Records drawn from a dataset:

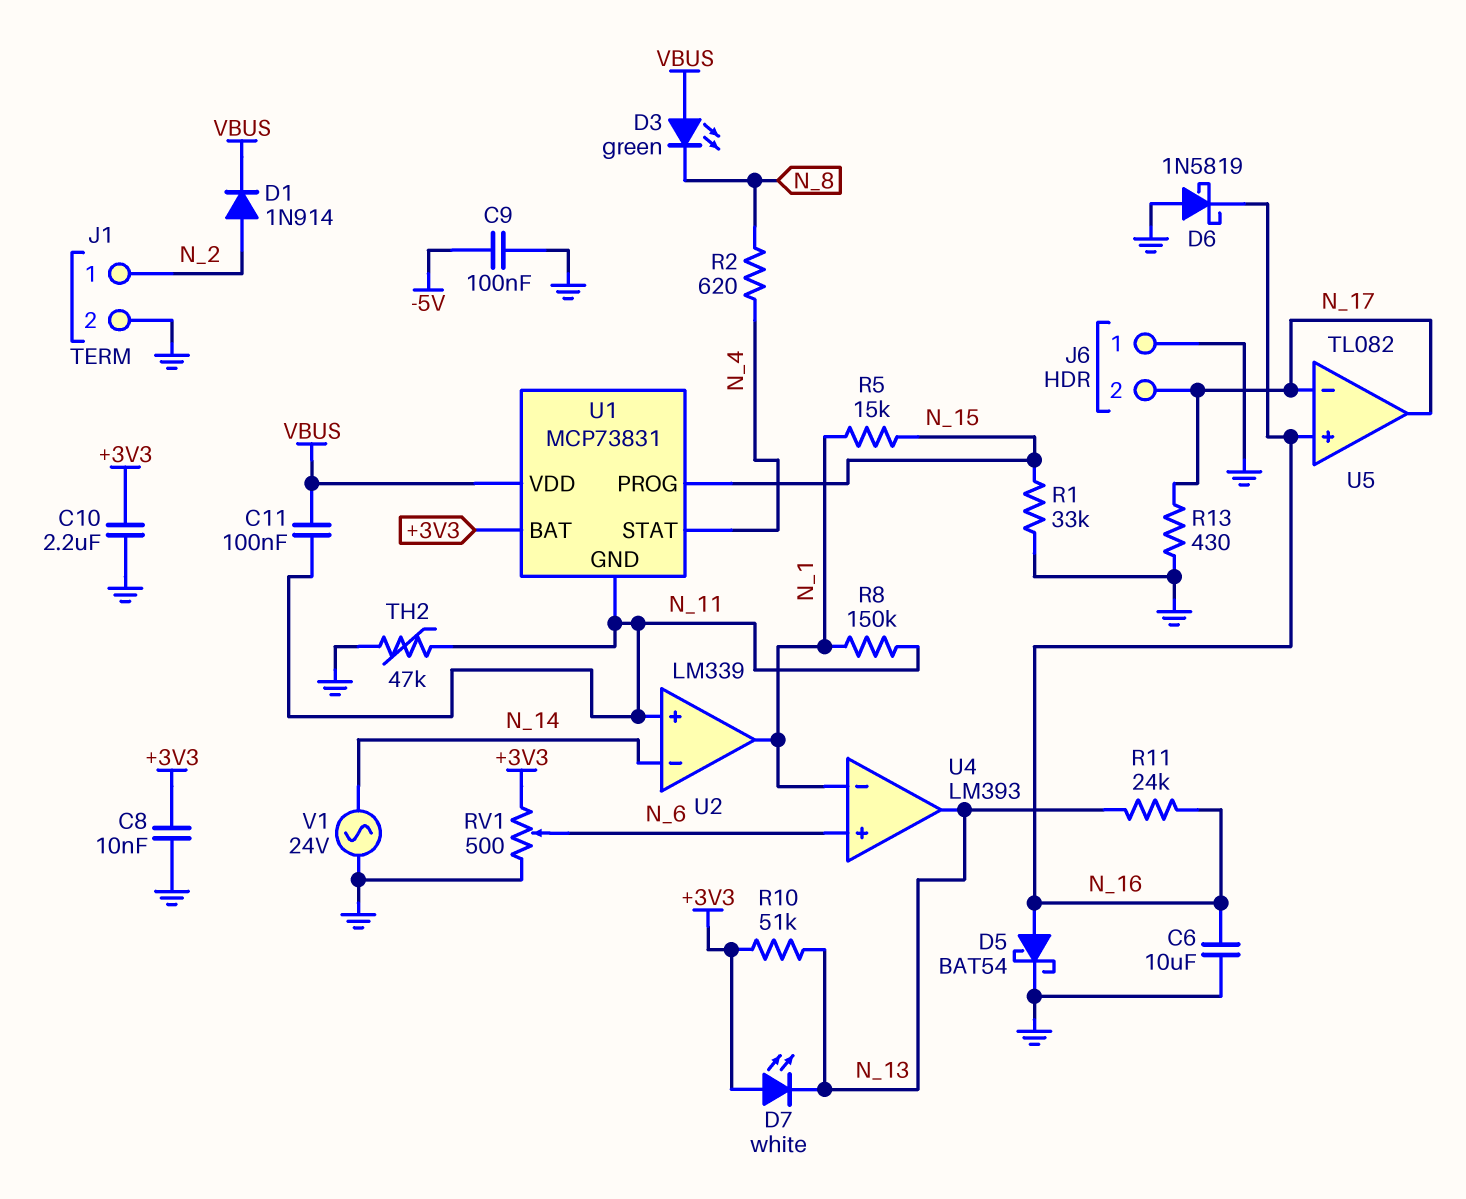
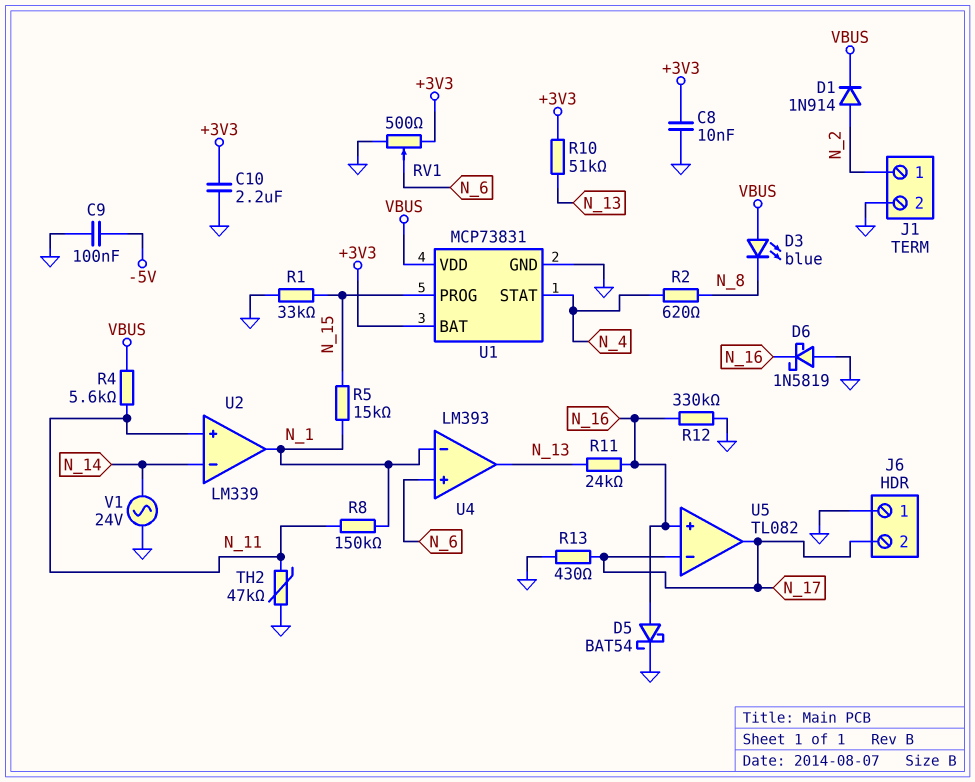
C6: 10uF (GND, N_16) -> none
C11: 100nF (N_11, VBUS) -> none
D3: LED green (A VBUS, K N_8) -> LED blue (A VBUS, K N_8)
D7: LED white (A +3V3, K N_13) -> none
R4: none -> 5.6k (N_11, VBUS)
R12: none -> 330k (GND, N_16)
U1 pin GND: N_11 -> GND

• _Task details_:
What you give back should be exactly the lines of the entries above from the one containing "D3: LED green" to the end, and nothing more.

• _Task response_:
D3: LED green (A VBUS, K N_8) -> LED blue (A VBUS, K N_8)
D7: LED white (A +3V3, K N_13) -> none
R4: none -> 5.6k (N_11, VBUS)
R12: none -> 330k (GND, N_16)
U1 pin GND: N_11 -> GND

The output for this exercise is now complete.